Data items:
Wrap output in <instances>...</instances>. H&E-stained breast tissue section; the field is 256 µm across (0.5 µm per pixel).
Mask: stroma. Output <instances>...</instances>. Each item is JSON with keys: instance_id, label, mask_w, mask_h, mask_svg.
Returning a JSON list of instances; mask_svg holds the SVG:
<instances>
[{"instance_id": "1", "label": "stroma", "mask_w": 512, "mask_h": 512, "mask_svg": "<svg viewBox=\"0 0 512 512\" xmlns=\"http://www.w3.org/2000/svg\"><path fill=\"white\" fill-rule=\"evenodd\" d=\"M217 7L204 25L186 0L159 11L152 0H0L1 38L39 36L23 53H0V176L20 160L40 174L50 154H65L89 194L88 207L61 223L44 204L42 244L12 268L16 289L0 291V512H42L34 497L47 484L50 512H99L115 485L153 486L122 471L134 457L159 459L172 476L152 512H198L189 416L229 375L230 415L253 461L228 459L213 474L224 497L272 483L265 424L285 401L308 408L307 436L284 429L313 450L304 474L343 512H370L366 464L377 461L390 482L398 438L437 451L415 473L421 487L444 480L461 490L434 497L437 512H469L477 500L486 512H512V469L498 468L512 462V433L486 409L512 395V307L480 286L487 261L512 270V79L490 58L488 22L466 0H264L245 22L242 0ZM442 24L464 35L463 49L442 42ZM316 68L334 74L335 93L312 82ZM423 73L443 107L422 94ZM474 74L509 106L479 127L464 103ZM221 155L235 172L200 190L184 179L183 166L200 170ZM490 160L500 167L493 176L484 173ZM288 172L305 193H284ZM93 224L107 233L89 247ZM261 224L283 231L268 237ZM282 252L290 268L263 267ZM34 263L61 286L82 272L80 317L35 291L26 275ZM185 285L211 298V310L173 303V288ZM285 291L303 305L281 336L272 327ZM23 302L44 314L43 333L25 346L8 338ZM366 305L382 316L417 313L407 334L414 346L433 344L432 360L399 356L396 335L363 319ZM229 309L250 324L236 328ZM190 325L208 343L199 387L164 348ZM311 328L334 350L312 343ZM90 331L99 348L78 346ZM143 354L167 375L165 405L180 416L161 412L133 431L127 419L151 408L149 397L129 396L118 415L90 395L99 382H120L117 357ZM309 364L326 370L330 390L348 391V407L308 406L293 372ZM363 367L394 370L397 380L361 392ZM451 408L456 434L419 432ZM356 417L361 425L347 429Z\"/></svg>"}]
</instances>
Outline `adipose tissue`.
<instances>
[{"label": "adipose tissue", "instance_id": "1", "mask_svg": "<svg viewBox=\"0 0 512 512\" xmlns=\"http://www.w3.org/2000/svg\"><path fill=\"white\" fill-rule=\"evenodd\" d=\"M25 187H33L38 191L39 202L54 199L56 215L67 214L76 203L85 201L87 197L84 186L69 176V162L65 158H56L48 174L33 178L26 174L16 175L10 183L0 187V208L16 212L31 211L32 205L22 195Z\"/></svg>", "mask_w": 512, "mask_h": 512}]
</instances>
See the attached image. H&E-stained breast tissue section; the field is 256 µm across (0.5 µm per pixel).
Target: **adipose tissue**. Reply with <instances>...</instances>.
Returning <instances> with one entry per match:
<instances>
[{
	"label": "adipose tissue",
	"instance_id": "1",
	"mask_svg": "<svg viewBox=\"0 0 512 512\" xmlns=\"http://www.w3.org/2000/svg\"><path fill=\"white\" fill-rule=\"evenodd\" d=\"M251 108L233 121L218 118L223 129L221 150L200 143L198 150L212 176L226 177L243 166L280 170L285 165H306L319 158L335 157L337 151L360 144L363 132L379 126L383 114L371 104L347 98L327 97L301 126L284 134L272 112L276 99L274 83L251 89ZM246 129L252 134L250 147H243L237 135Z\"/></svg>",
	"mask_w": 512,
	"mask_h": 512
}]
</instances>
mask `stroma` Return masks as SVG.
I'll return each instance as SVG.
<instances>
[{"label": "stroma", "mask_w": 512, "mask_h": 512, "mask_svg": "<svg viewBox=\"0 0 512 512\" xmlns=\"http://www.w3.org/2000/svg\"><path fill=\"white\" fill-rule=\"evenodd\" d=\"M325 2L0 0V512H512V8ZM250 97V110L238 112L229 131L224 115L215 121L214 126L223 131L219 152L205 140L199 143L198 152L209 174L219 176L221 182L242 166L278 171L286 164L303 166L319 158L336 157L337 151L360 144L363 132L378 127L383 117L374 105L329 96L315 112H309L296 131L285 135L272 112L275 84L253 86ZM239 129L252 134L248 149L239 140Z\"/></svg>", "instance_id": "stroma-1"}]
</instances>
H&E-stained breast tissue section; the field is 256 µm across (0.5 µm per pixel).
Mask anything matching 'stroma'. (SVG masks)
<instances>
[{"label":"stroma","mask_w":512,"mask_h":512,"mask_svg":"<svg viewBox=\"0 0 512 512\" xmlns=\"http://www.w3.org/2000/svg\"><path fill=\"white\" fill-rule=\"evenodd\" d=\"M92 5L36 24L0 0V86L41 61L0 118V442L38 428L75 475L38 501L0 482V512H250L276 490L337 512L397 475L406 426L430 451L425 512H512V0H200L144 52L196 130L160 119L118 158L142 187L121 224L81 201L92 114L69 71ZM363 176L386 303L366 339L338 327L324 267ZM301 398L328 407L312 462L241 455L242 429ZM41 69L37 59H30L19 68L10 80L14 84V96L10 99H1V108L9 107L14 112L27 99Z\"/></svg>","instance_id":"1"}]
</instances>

- Exercise aim
Search the data for "stained". Copy every matching line.

- Solution for this task
Wrap output in <instances>...</instances>. H&E-stained breast tissue section; the field is 256 µm across (0.5 µm per pixel).
See the attached image. H&E-stained breast tissue section; the field is 256 µm across (0.5 µm per pixel).
H&E-stained breast tissue section; the field is 256 µm across (0.5 µm per pixel).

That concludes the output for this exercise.